What the exercise asks
Show all lines containing "none" from the data below.

Information provided
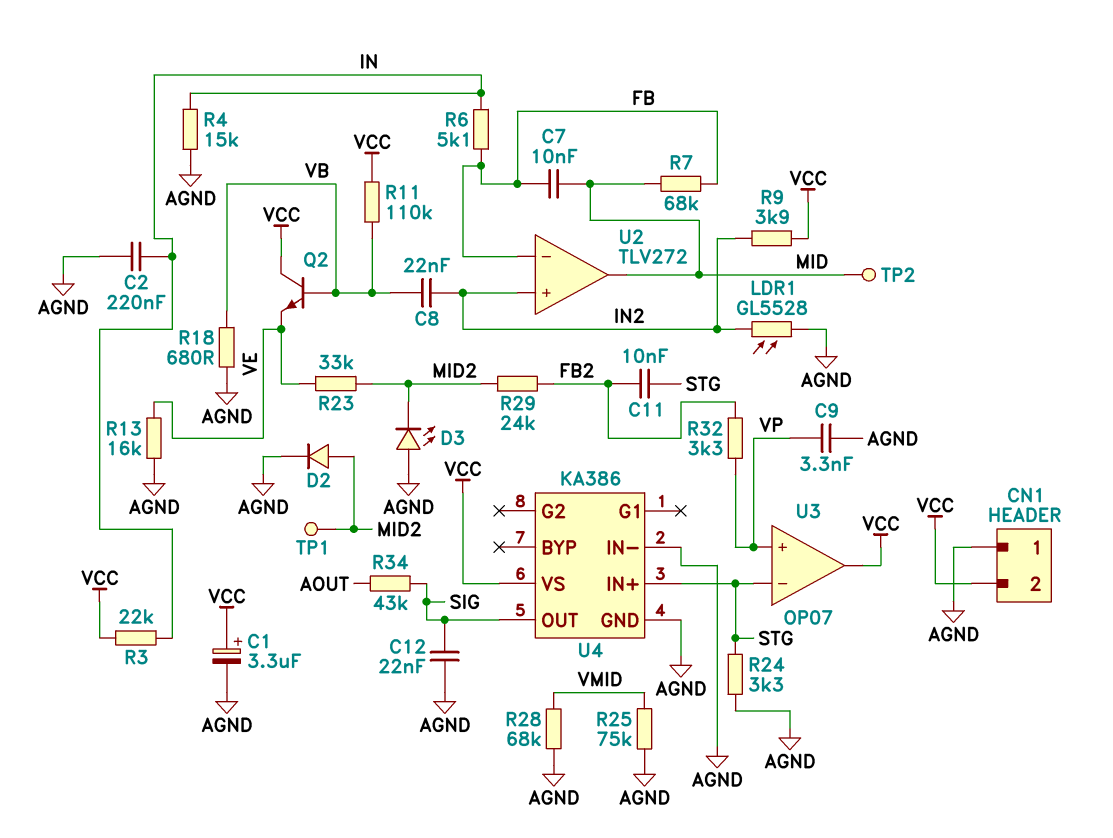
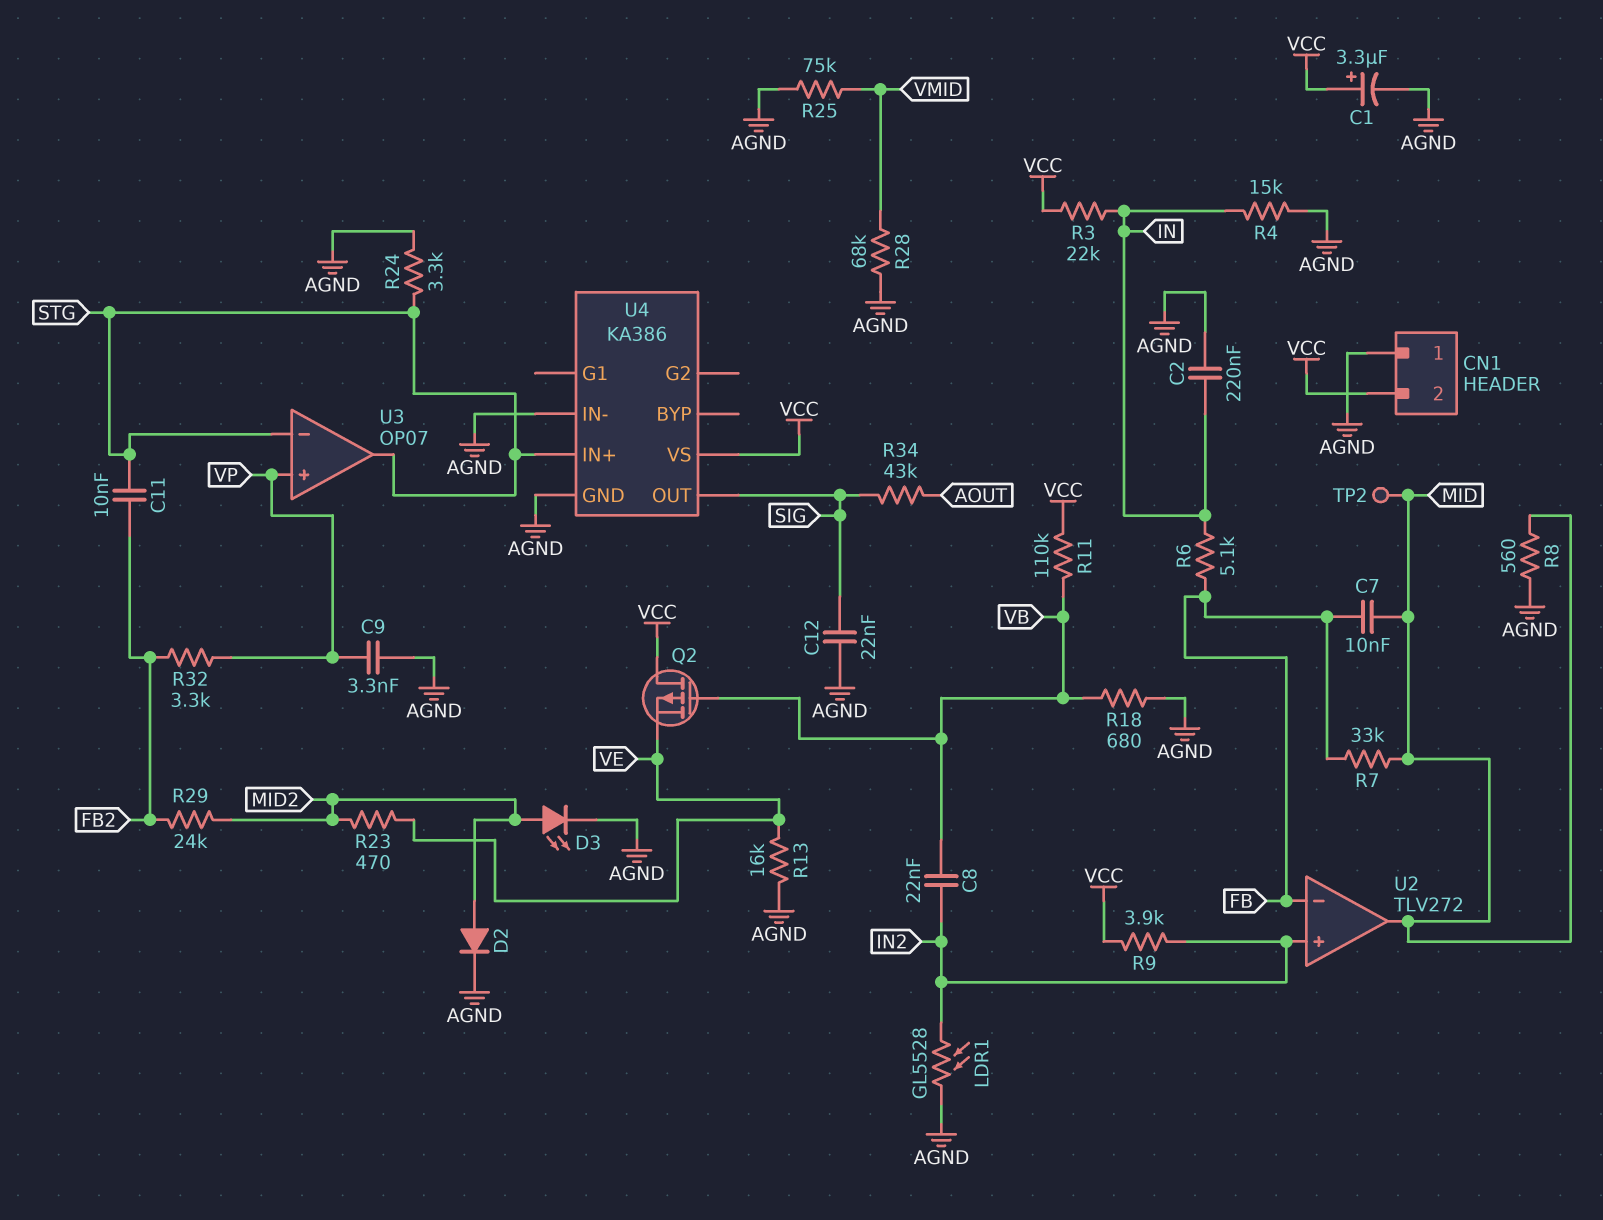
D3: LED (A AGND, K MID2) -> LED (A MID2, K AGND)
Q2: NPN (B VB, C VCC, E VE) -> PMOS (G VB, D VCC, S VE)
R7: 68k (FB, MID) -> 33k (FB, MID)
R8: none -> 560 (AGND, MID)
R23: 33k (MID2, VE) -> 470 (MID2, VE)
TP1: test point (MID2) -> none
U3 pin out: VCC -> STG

==

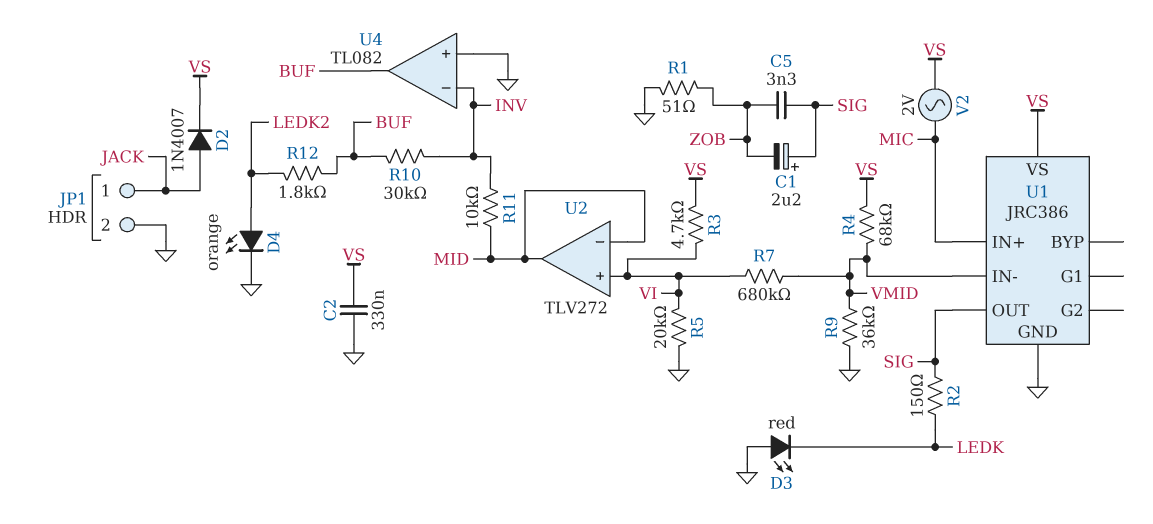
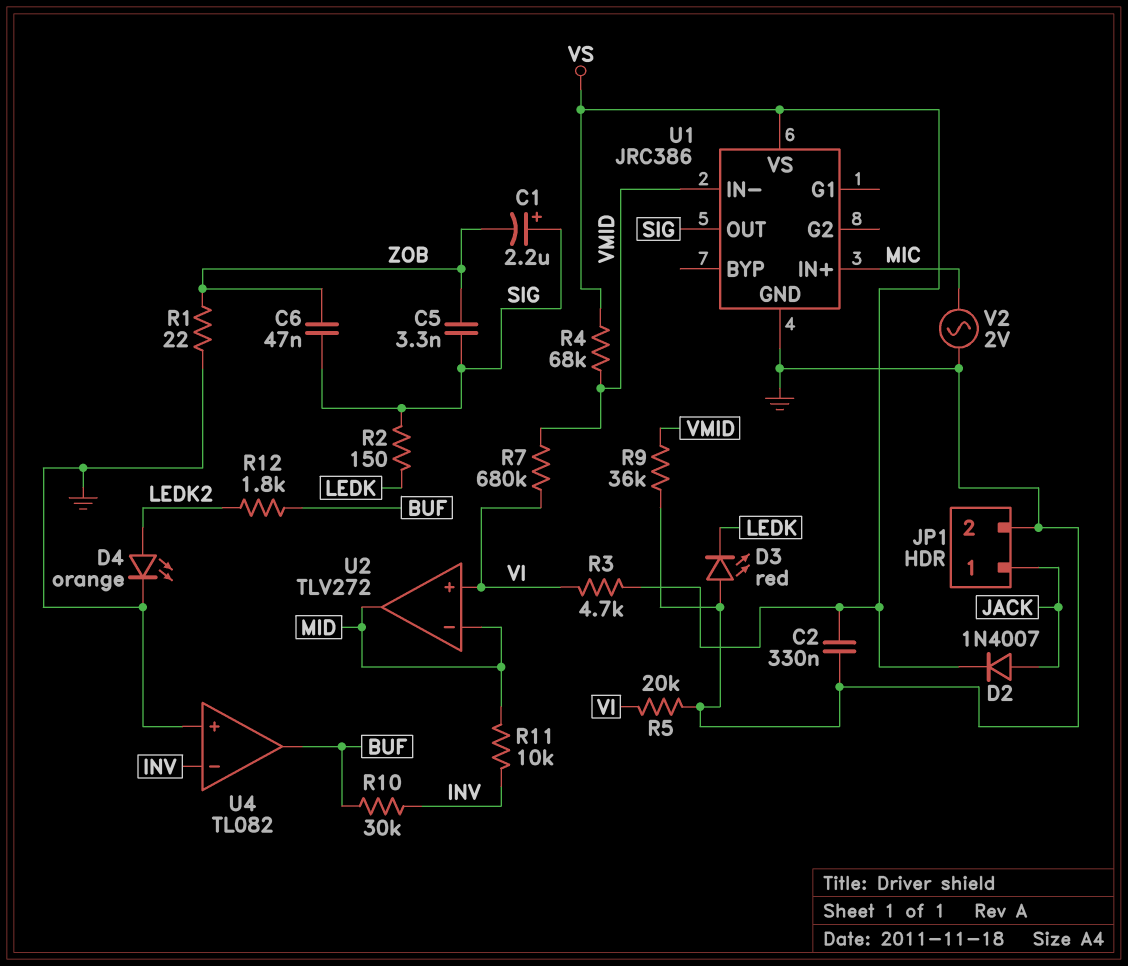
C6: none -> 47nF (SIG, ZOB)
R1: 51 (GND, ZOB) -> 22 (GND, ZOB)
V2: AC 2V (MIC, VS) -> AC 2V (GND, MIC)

Task response
R8: none -> 560 (AGND, MID)
TP1: test point (MID2) -> none
C6: none -> 47nF (SIG, ZOB)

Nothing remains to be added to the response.